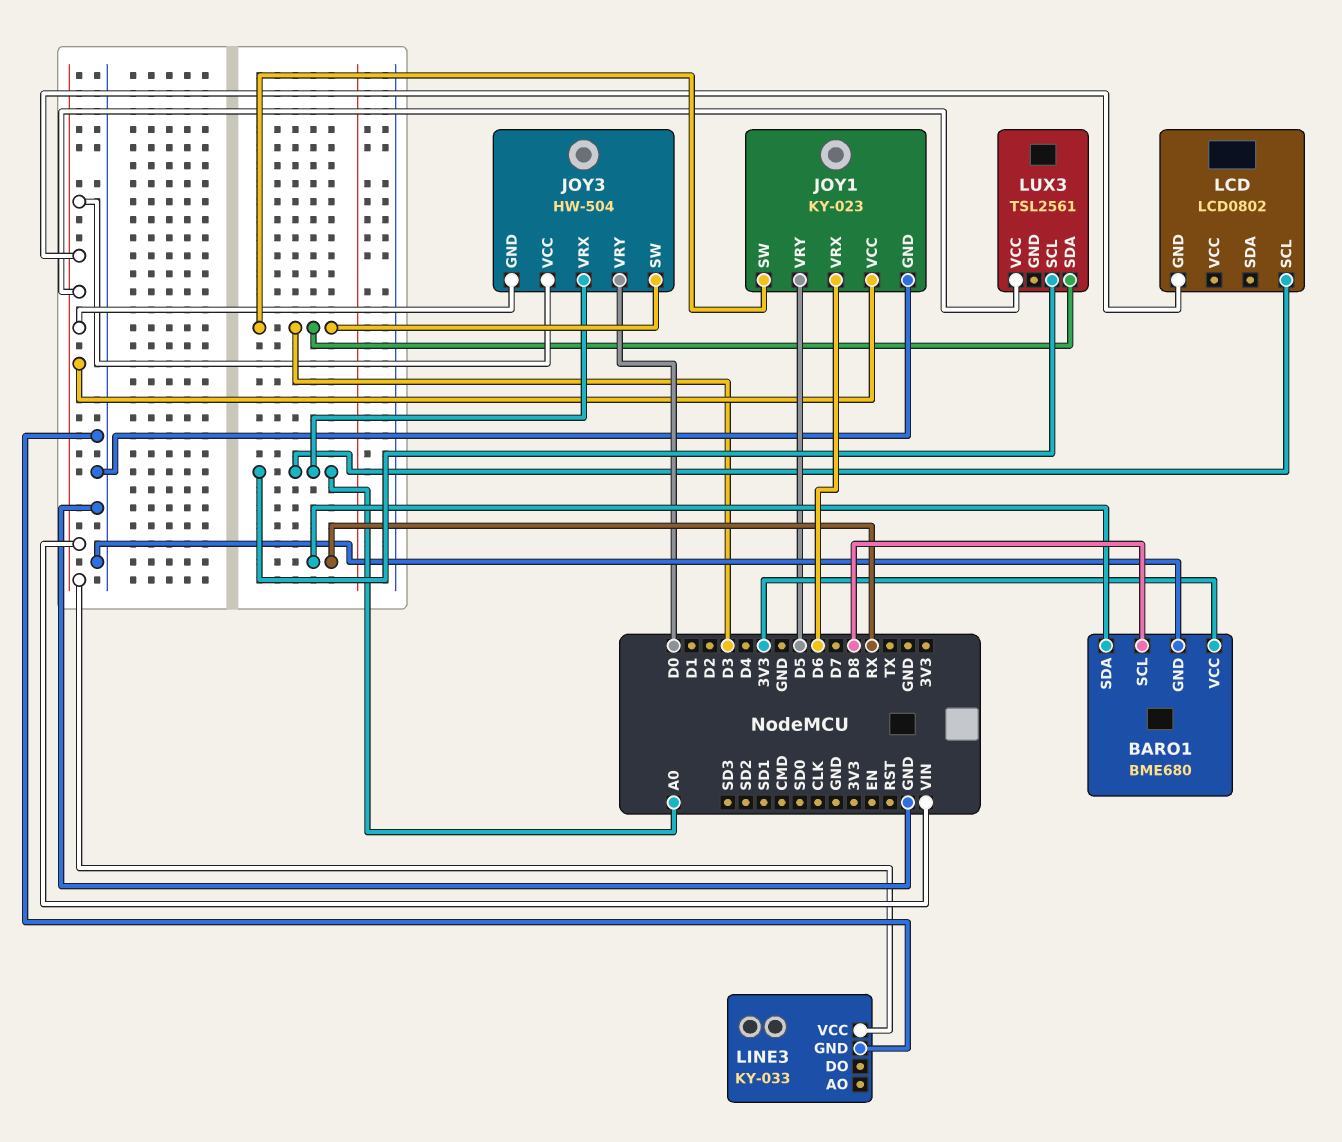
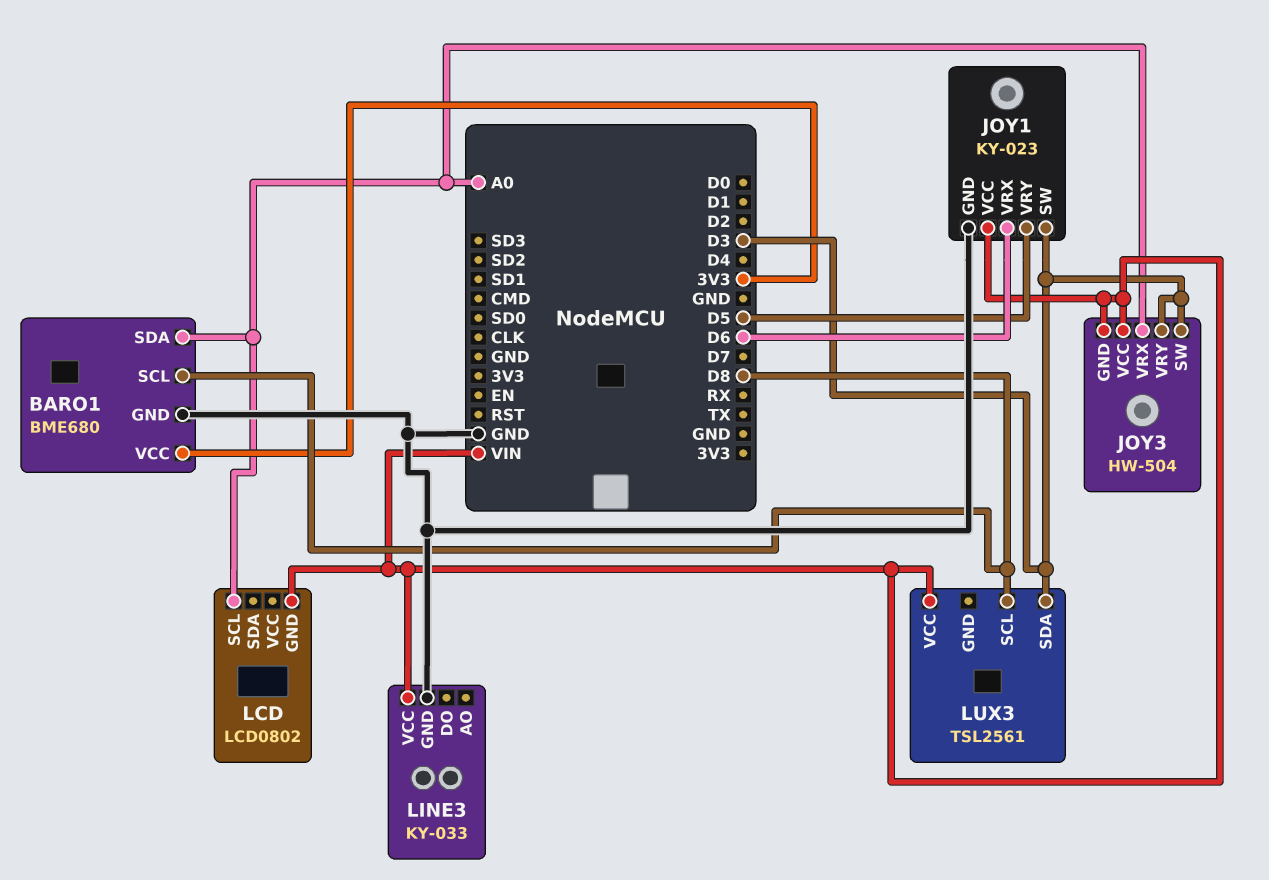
BARO1 pin SDA: RX -> A0
JOY3 pin VRY: D0 -> D3
LUX3 pin SCL: A0 -> D8

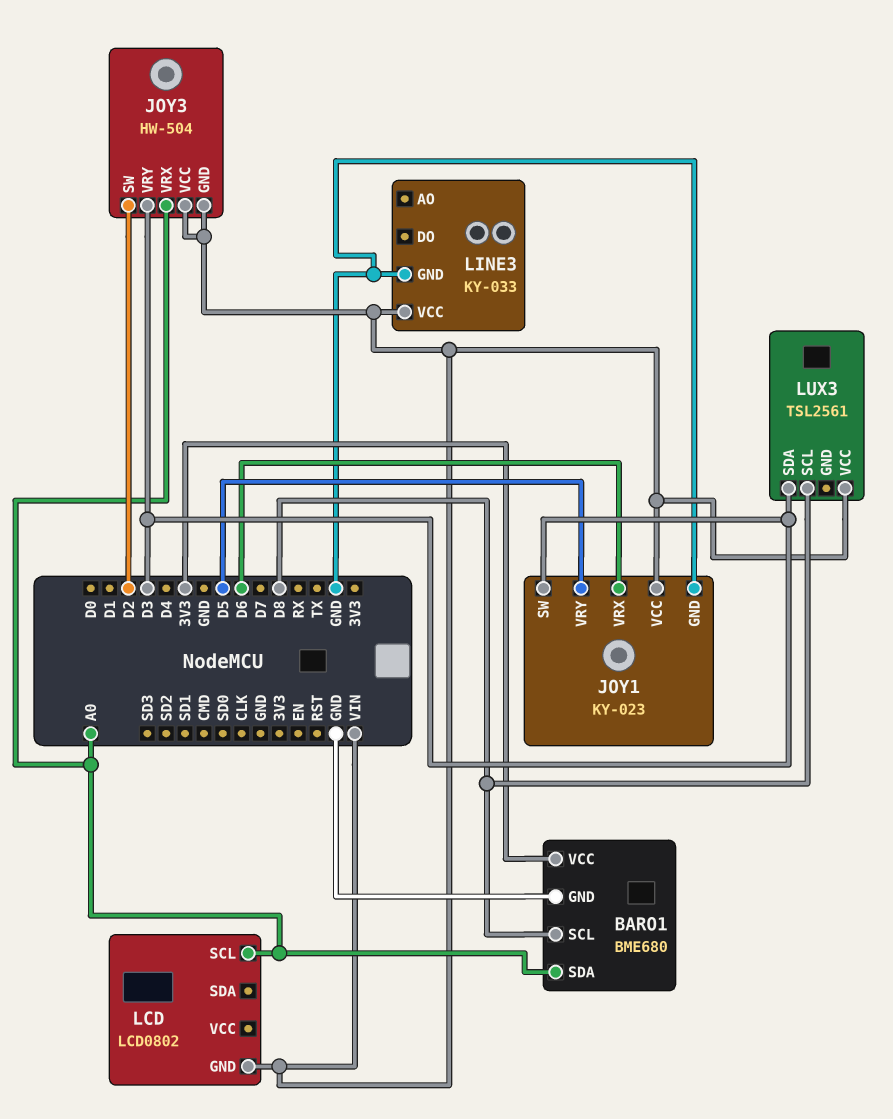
JOY3 pin SW: D3 -> D2

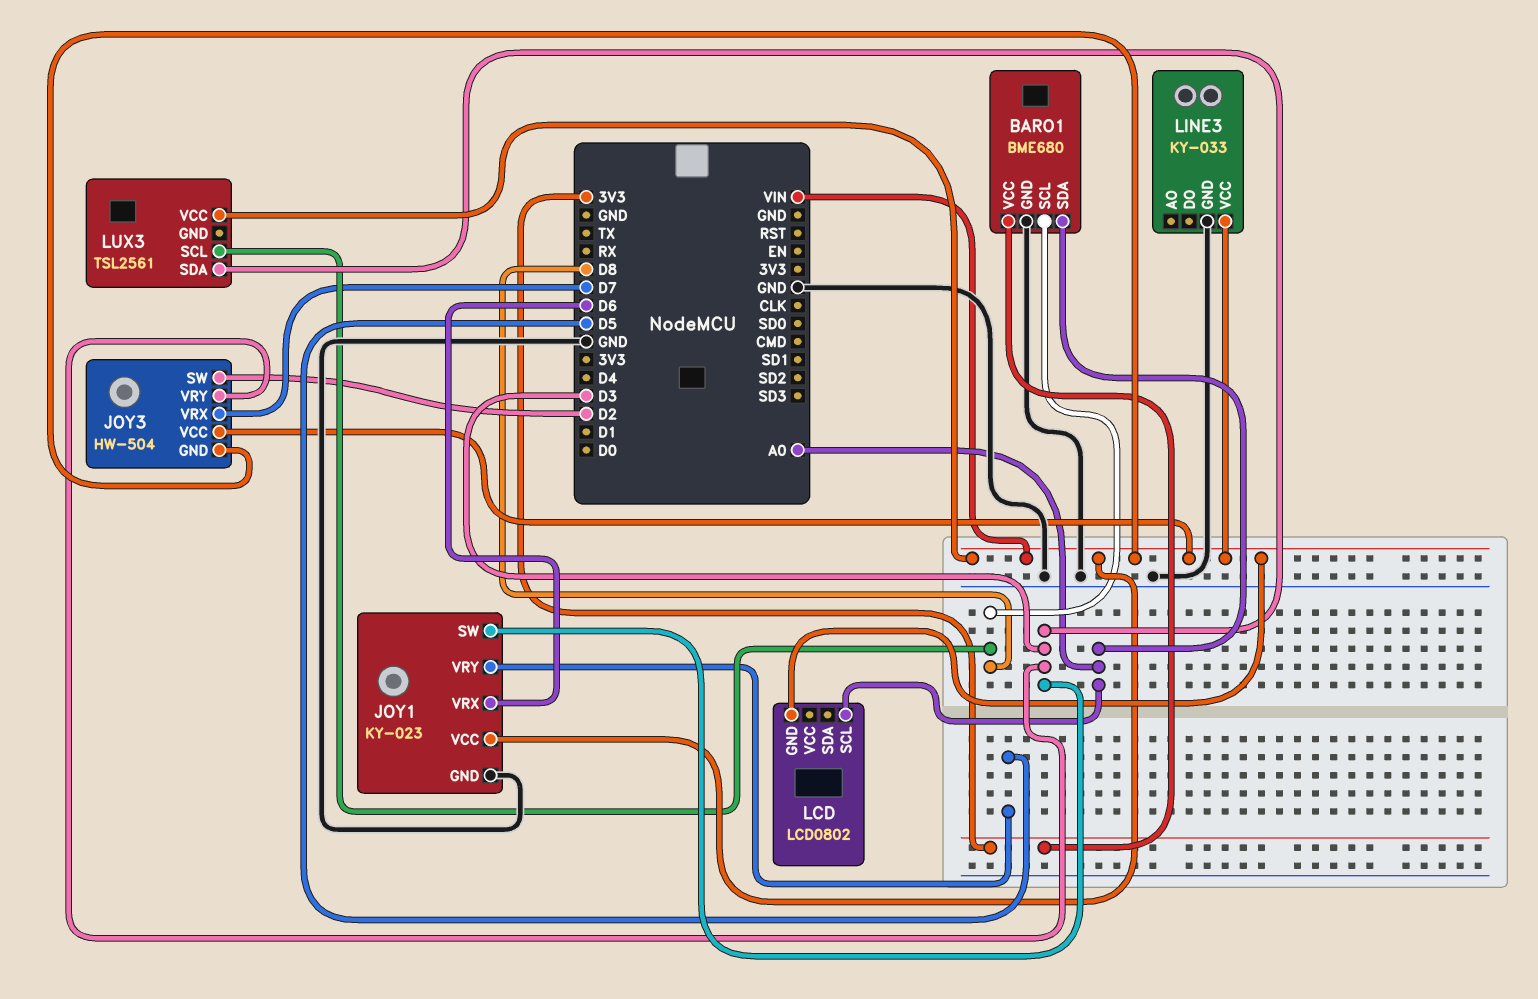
JOY3 pin VRX: A0 -> D7

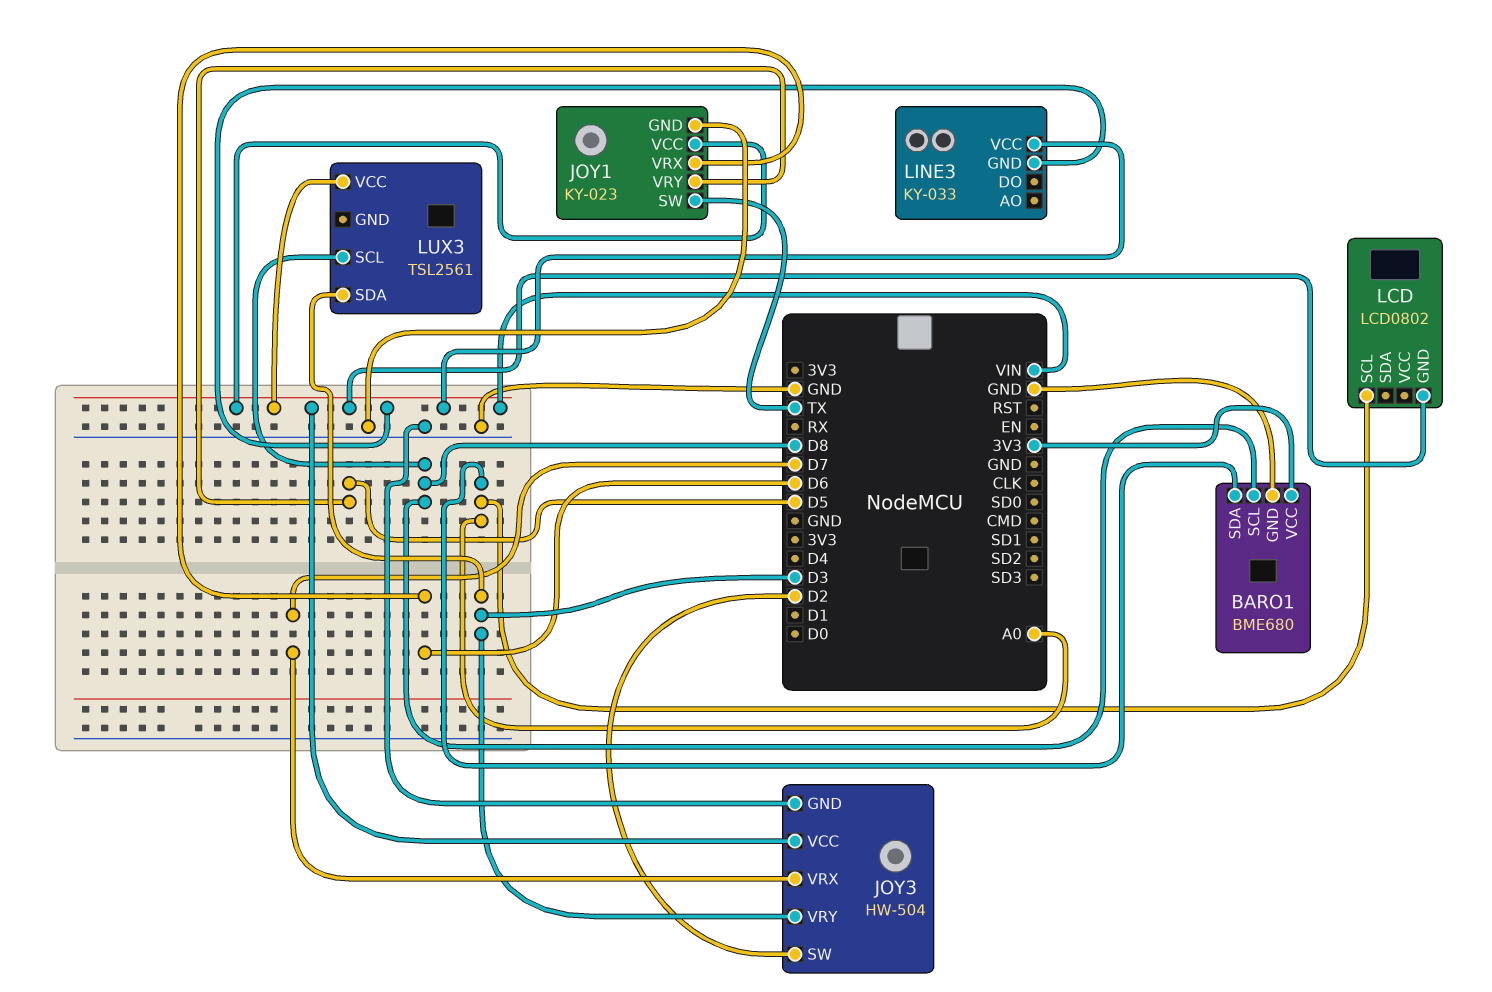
JOY1 pin SW: D3 -> TX
JOY3 pin GND: VIN -> GND
LINE3 pin GND: GND -> VIN

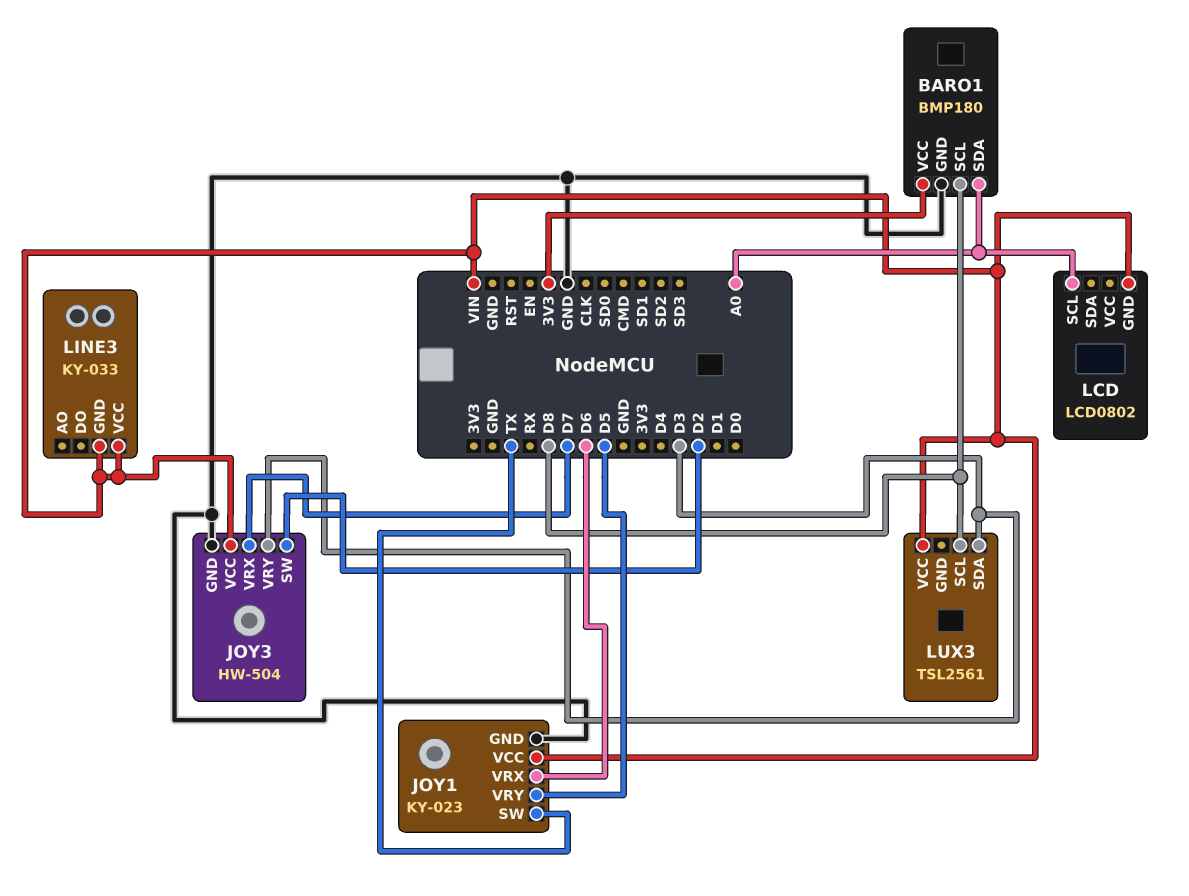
BARO1: BME680 -> BMP180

——

Without the pictures, write out every entry exactly as it appears.

#### [OUTPUT OF THE EXERCISE]
BARO1 pin SDA: RX -> A0
JOY3 pin VRY: D0 -> D3
LUX3 pin SCL: A0 -> D8

JOY3 pin SW: D3 -> D2

JOY3 pin VRX: A0 -> D7

JOY1 pin SW: D3 -> TX
JOY3 pin GND: VIN -> GND
LINE3 pin GND: GND -> VIN

BARO1: BME680 -> BMP180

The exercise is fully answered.